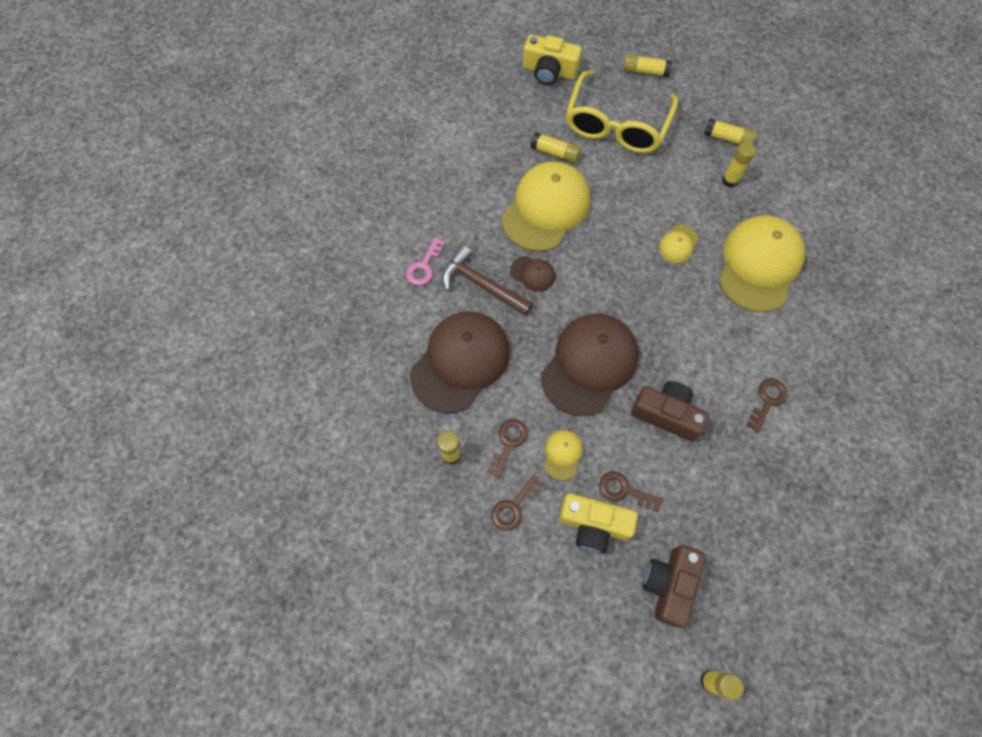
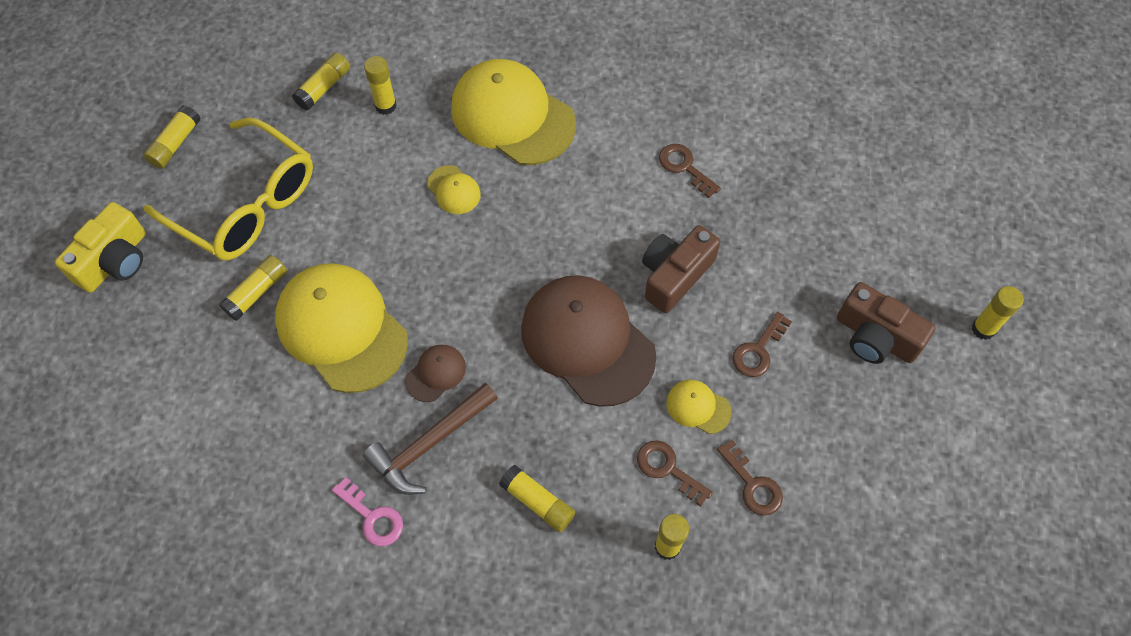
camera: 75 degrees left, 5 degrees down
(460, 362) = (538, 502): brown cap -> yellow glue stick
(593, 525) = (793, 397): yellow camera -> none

* * *

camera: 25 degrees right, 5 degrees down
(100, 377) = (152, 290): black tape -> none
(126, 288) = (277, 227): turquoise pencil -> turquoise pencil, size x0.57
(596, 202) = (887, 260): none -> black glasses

...

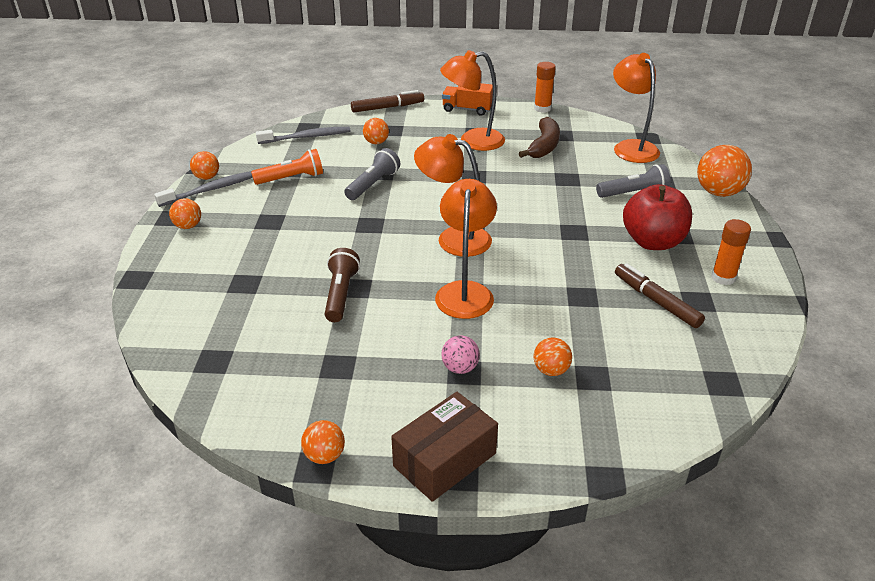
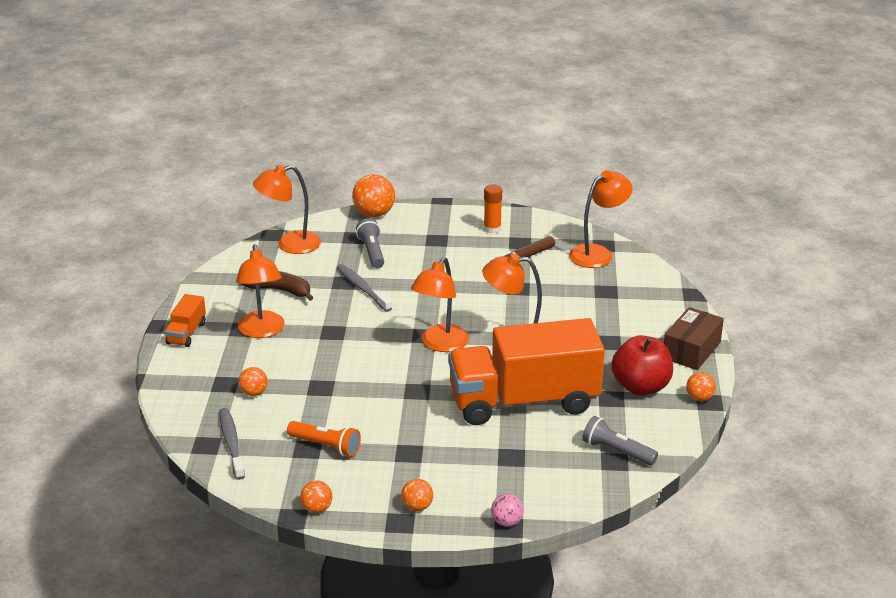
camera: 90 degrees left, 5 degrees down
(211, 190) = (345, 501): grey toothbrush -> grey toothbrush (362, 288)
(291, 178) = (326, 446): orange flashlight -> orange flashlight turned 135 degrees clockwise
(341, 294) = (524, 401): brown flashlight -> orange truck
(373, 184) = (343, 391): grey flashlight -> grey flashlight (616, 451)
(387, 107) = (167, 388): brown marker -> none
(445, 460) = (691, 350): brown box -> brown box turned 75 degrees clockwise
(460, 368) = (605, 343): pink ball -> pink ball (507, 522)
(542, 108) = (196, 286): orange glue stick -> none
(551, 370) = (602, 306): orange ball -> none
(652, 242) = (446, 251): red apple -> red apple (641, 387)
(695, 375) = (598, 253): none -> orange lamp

### [Task statement]
Among the lines above, find those holding "camera" and copy each one.

### [Answer space]
camera: 75 degrees left, 5 degrees down
(593, 525) = (793, 397): yellow camera -> none
camera: 25 degrees right, 5 degrees down
camera: 90 degrees left, 5 degrees down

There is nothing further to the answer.